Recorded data
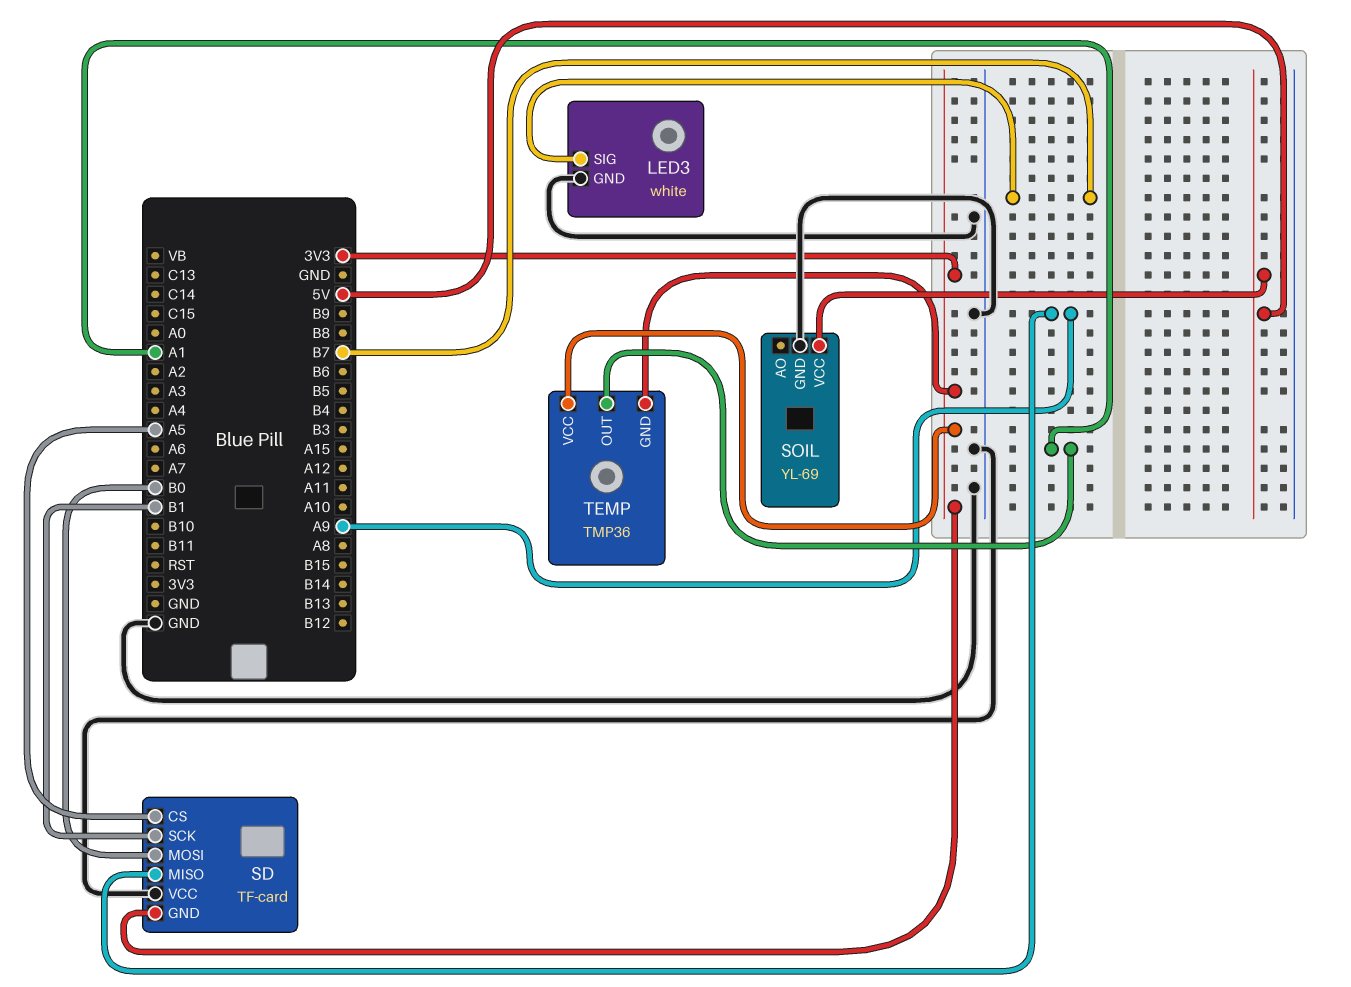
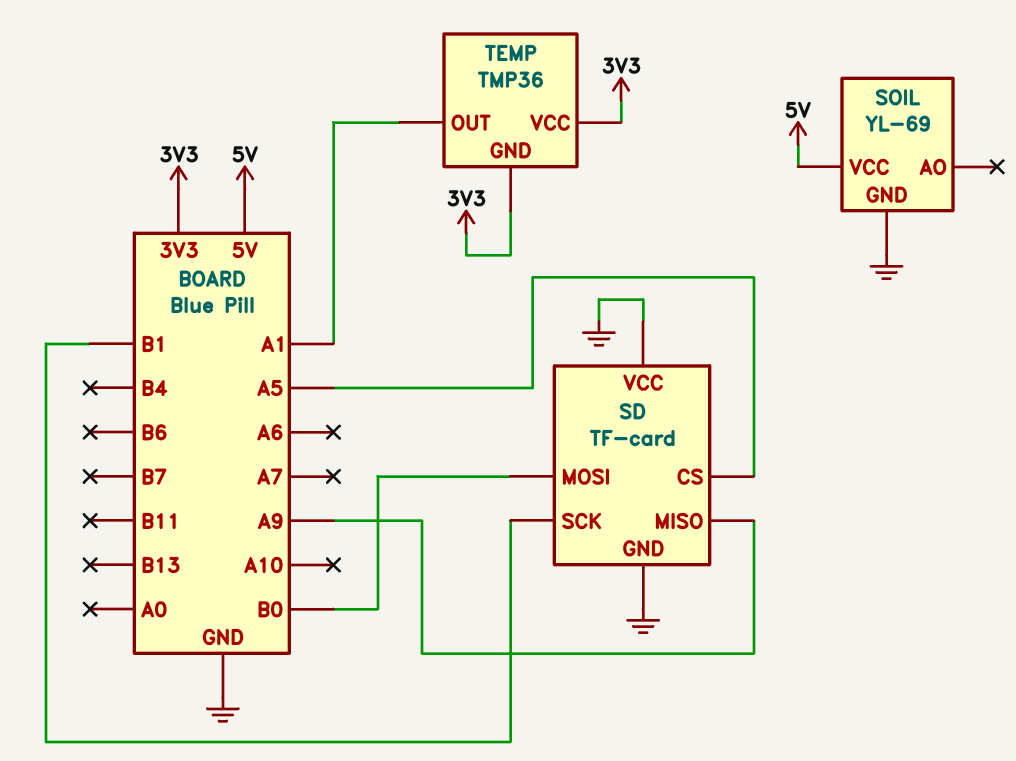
LED3: white -> none
LED3 pin GND: GND -> none
LED3 pin SIG: B7 -> none
SD pin GND: 3V3 -> GND

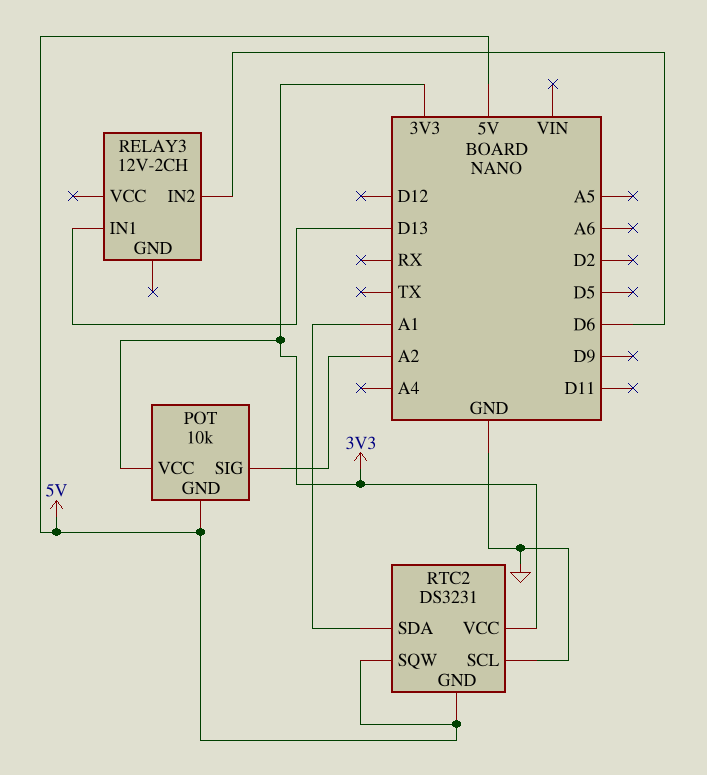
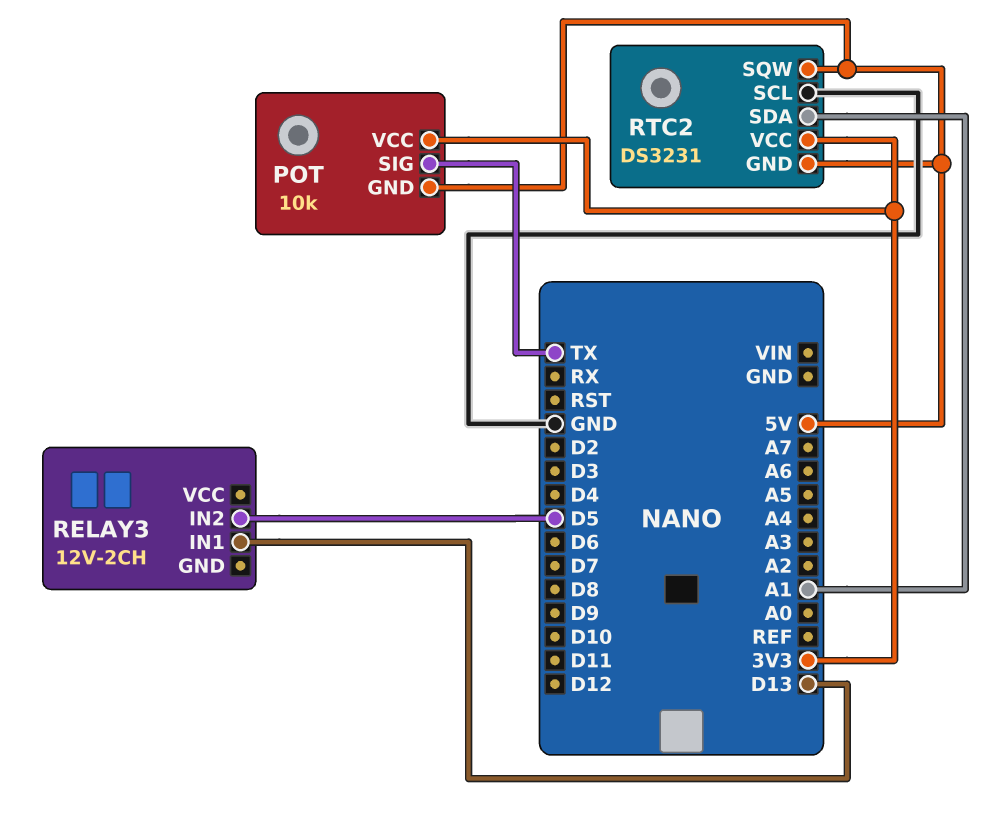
POT pin SIG: A2 -> TX
RELAY3 pin IN2: D6 -> D5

_What the task requires_:
Only the lines above that include the word "none" belong in the answer; copy each one.

_Exercise result_:
LED3: white -> none
LED3 pin GND: GND -> none
LED3 pin SIG: B7 -> none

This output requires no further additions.